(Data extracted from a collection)
= = =
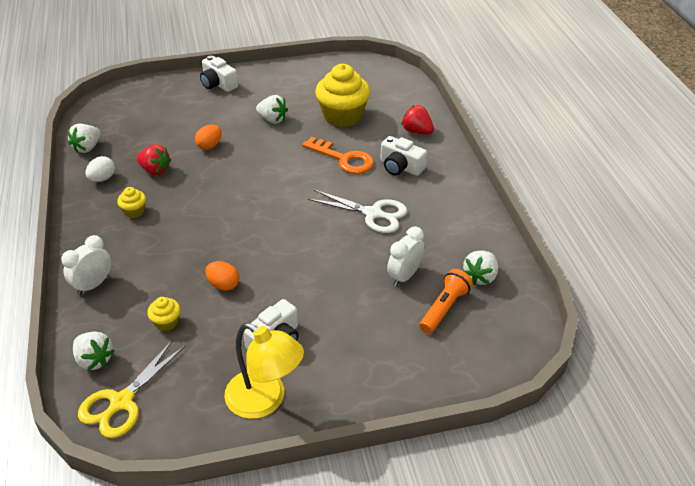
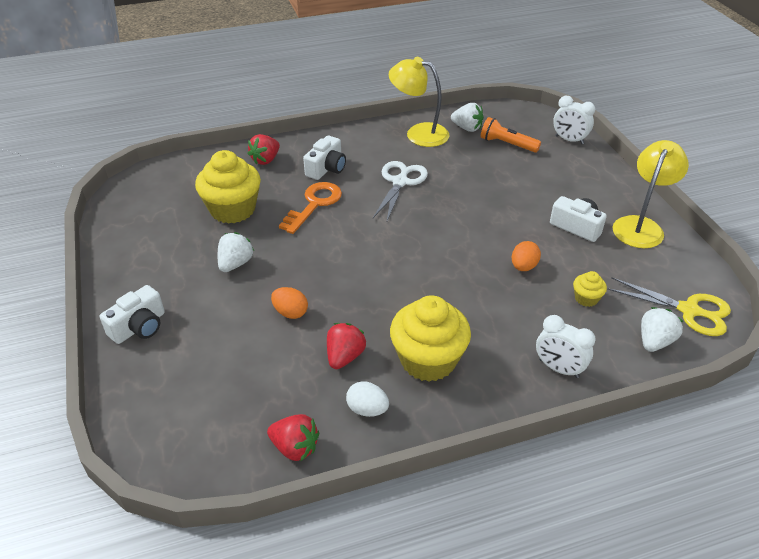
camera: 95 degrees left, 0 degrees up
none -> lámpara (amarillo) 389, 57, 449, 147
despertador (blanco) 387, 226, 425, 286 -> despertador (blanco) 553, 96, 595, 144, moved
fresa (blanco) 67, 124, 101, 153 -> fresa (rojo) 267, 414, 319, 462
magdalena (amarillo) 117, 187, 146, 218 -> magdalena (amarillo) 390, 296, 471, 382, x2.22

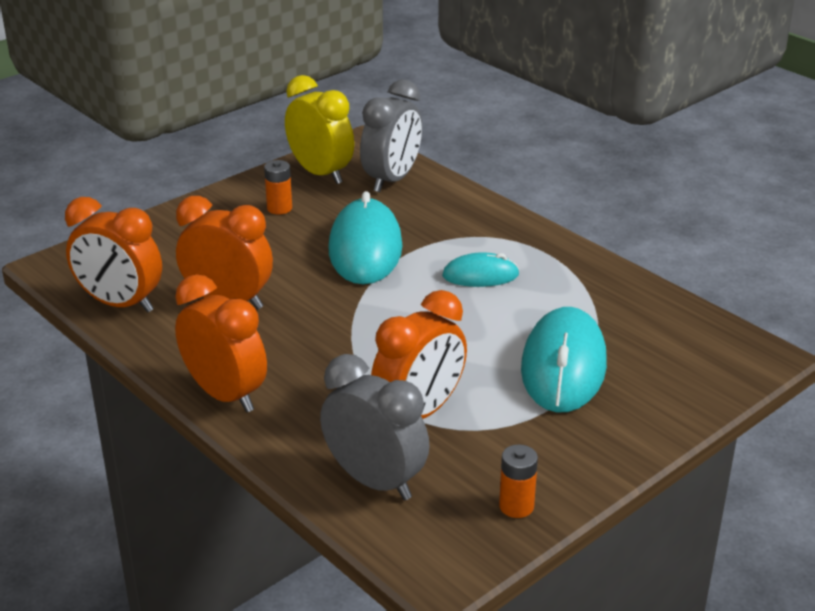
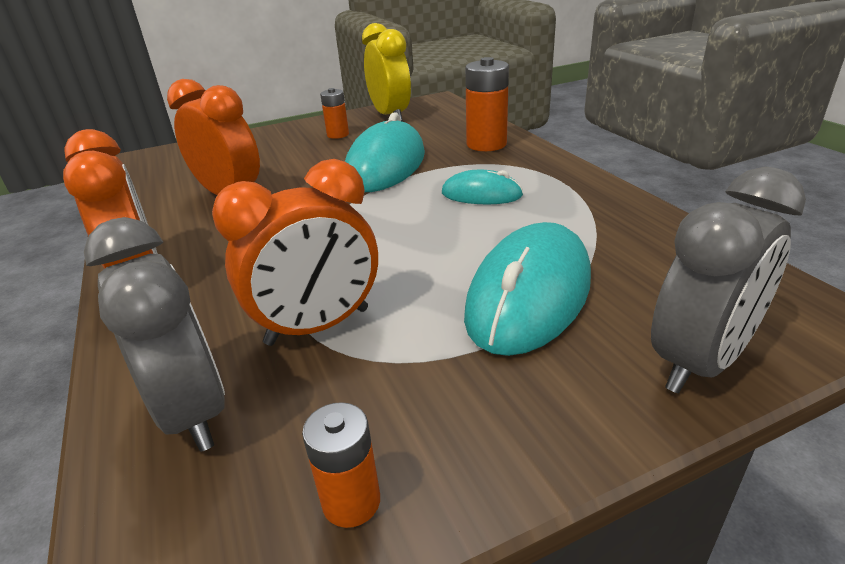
camera: 20 degrees right, 0 degrees up
despertador (naranja) 65, 197, 162, 313 -> none
none -> pila (naranja) 465, 57, 509, 151
despertador (gris) 360, 79, 422, 192 -> despertador (gris) 651, 167, 806, 394, moved

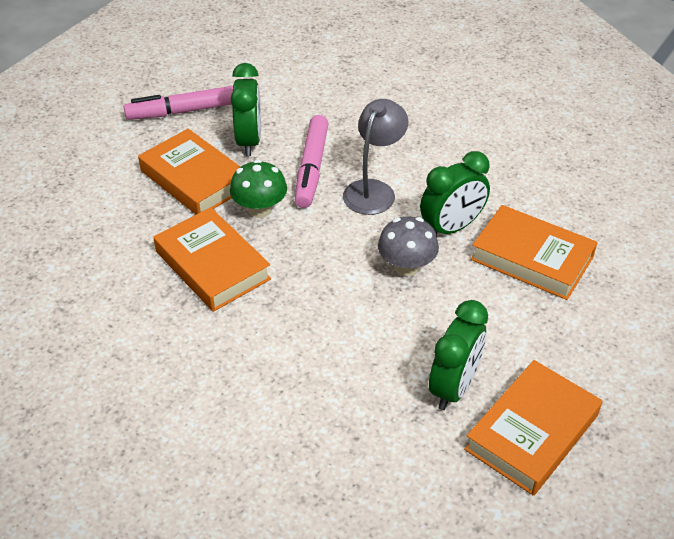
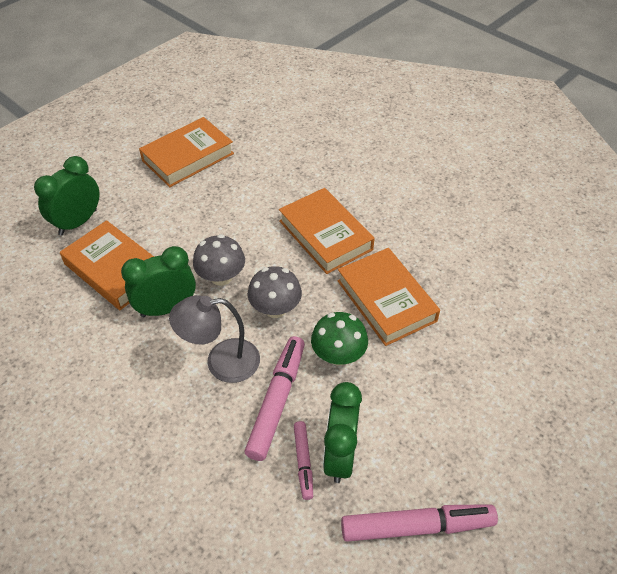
camera: 170 degrees left, 5 degrees up
none -> seta (gris) 248, 266, 302, 318
none -> rotulador (rosa) 294, 421, 313, 500
libro (naranja) 138, 129, 240, 214 -> libro (naranja) 279, 188, 375, 274, moved
despertador (verde) 429, 300, 488, 410 -> despertador (verde) 34, 156, 99, 235, moved
lámpara (gris) 343, 99, 408, 215 -> lámpara (gris) 169, 295, 260, 383, 45 degrees clockwise

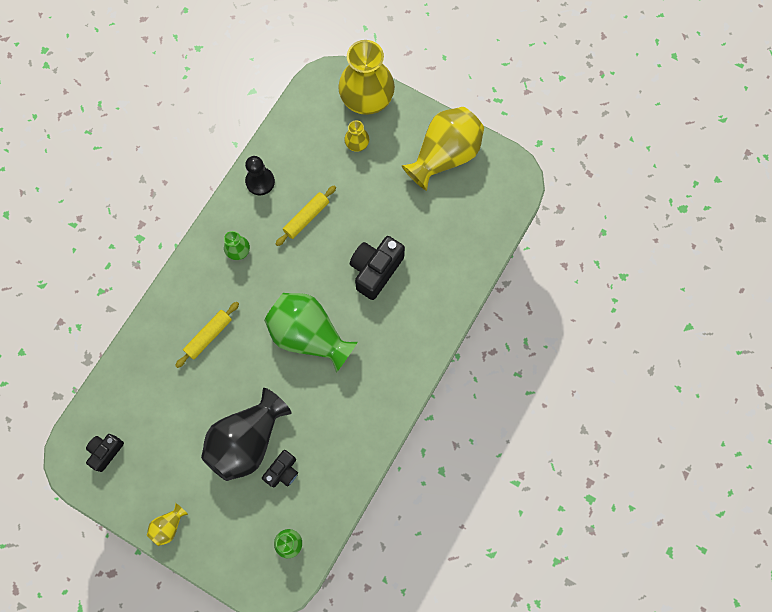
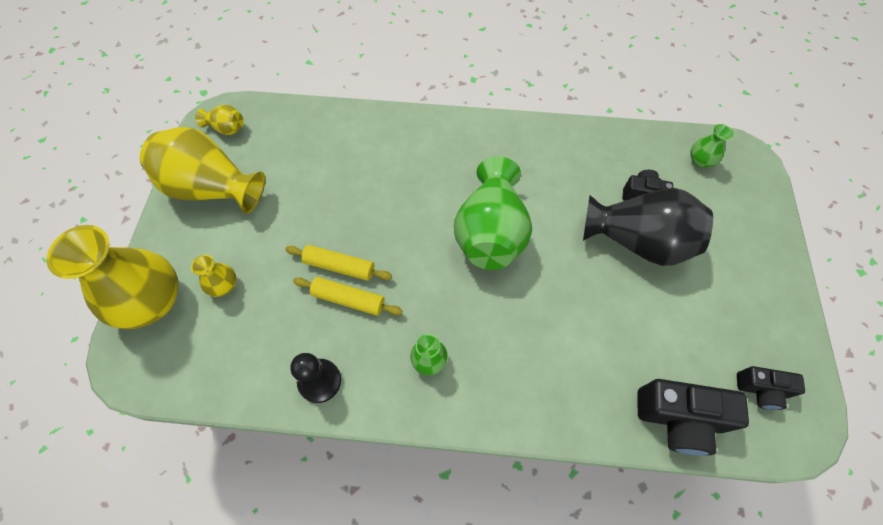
camera: 115 degrees left, 10 degrees down
florero (amarillo) 147, 503, 188, 546 -> florero (amarillo) 195, 104, 244, 135, moved
rodillo (amarillo) 175, 302, 239, 368 -> rodillo (amarillo) 285, 245, 392, 281, moved
cámara (negro) 350, 236, 405, 300 -> cámara (negro) 637, 379, 749, 456, moved

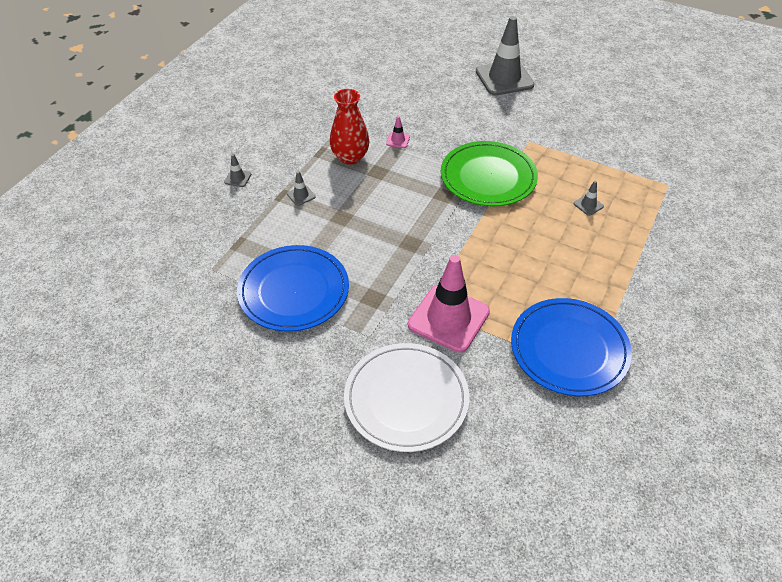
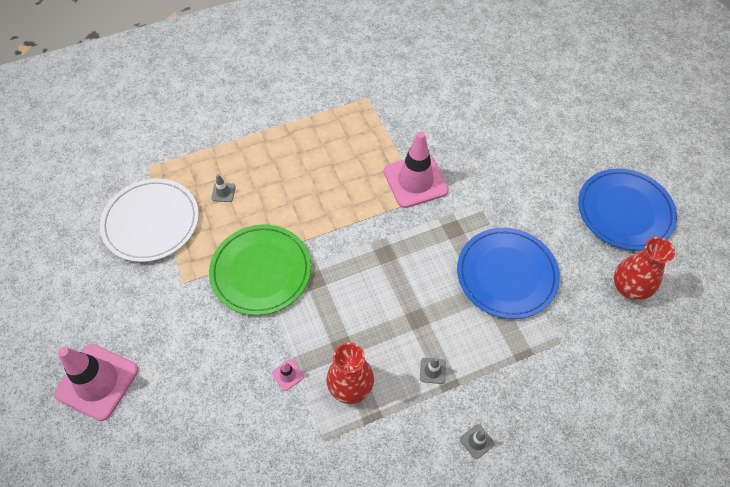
camera: 140 degrees left, 10 degrees up
none -> florero (rojo) 614, 237, 675, 300
plato (blanco) 344, 343, 470, 452 -> plato (blanco) 100, 178, 199, 262, moved
plato (azul) 511, 298, 632, 396 -> plato (azul) 578, 169, 677, 251, moved
cono de tráfico (gris) 476, 16, 535, 95 -> cono de tráfico (rosa) 54, 344, 138, 421

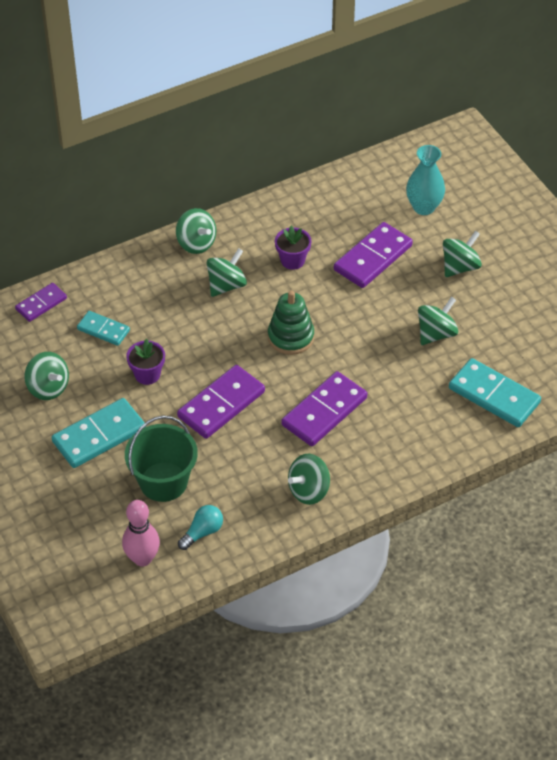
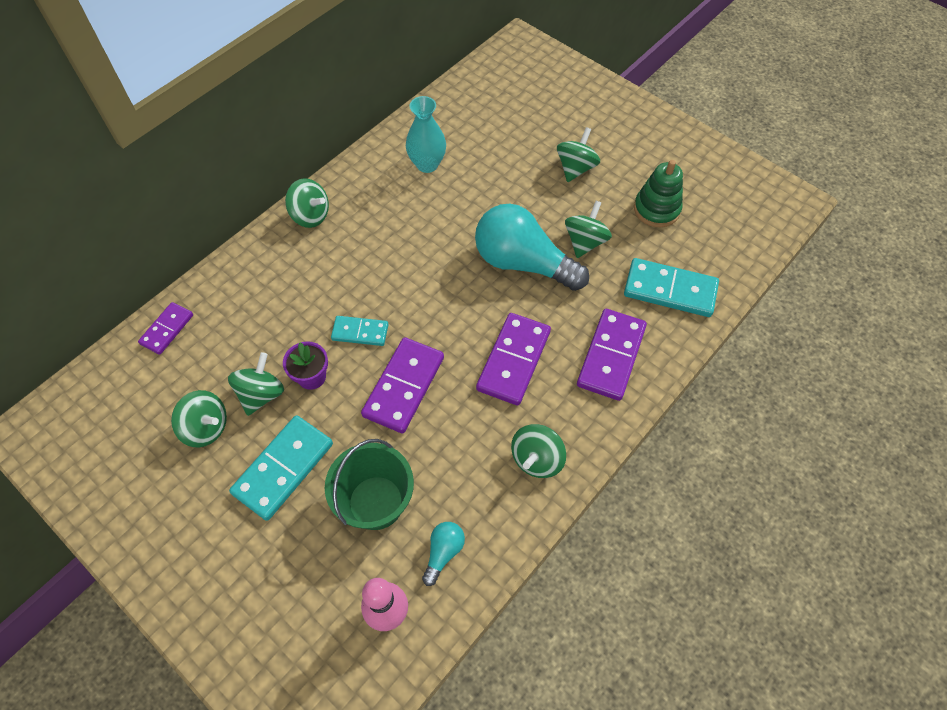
camera: 20 degrees left, 10 degrees up
maceta (morado) 275, 226, 311, 270 -> none
none -> bombilla (turquesa) 475, 204, 589, 291
ficha de dominó (turquesa) 77, 311, 130, 346 -> ficha de dominó (turquesa) 331, 316, 389, 346, moved
peonza (verde) 207, 248, 247, 297 -> peonza (verde) 228, 352, 284, 416, moved
juguete apilable (verde) 268, 290, 314, 355 -> juguete apilable (verde) 634, 160, 683, 227, moved
ficha de dominó (morado) 334, 222, 413, 288 -> ficha de dominó (morado) 577, 309, 647, 401, moved
florero (turquesa) 406, 145, 445, 215 -> florero (turquesa) 406, 96, 446, 173, moved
= = =
== WORK ITEM ==
Write all the entries again word for word, minus the pictures.

== TASK RESPONSE ==
camera: 95 degrees left, 0 degrees up
none -> lámpara (amarillo) 389, 57, 449, 147
despertador (blanco) 387, 226, 425, 286 -> despertador (blanco) 553, 96, 595, 144, moved
fresa (blanco) 67, 124, 101, 153 -> fresa (rojo) 267, 414, 319, 462
magdalena (amarillo) 117, 187, 146, 218 -> magdalena (amarillo) 390, 296, 471, 382, x2.22

camera: 20 degrees right, 0 degrees up
despertador (naranja) 65, 197, 162, 313 -> none
none -> pila (naranja) 465, 57, 509, 151
despertador (gris) 360, 79, 422, 192 -> despertador (gris) 651, 167, 806, 394, moved

camera: 170 degrees left, 5 degrees up
none -> seta (gris) 248, 266, 302, 318
none -> rotulador (rosa) 294, 421, 313, 500
libro (naranja) 138, 129, 240, 214 -> libro (naranja) 279, 188, 375, 274, moved
despertador (verde) 429, 300, 488, 410 -> despertador (verde) 34, 156, 99, 235, moved
lámpara (gris) 343, 99, 408, 215 -> lámpara (gris) 169, 295, 260, 383, 45 degrees clockwise

camera: 115 degrees left, 10 degrees down
florero (amarillo) 147, 503, 188, 546 -> florero (amarillo) 195, 104, 244, 135, moved
rodillo (amarillo) 175, 302, 239, 368 -> rodillo (amarillo) 285, 245, 392, 281, moved
cámara (negro) 350, 236, 405, 300 -> cámara (negro) 637, 379, 749, 456, moved

camera: 140 degrees left, 10 degrees up
none -> florero (rojo) 614, 237, 675, 300
plato (blanco) 344, 343, 470, 452 -> plato (blanco) 100, 178, 199, 262, moved
plato (azul) 511, 298, 632, 396 -> plato (azul) 578, 169, 677, 251, moved
cono de tráfico (gris) 476, 16, 535, 95 -> cono de tráfico (rosa) 54, 344, 138, 421

camera: 20 degrees left, 10 degrees up
maceta (morado) 275, 226, 311, 270 -> none
none -> bombilla (turquesa) 475, 204, 589, 291
ficha de dominó (turquesa) 77, 311, 130, 346 -> ficha de dominó (turquesa) 331, 316, 389, 346, moved
peonza (verde) 207, 248, 247, 297 -> peonza (verde) 228, 352, 284, 416, moved
juguete apilable (verde) 268, 290, 314, 355 -> juguete apilable (verde) 634, 160, 683, 227, moved
ficha de dominó (morado) 334, 222, 413, 288 -> ficha de dominó (morado) 577, 309, 647, 401, moved
florero (turquesa) 406, 145, 445, 215 -> florero (turquesa) 406, 96, 446, 173, moved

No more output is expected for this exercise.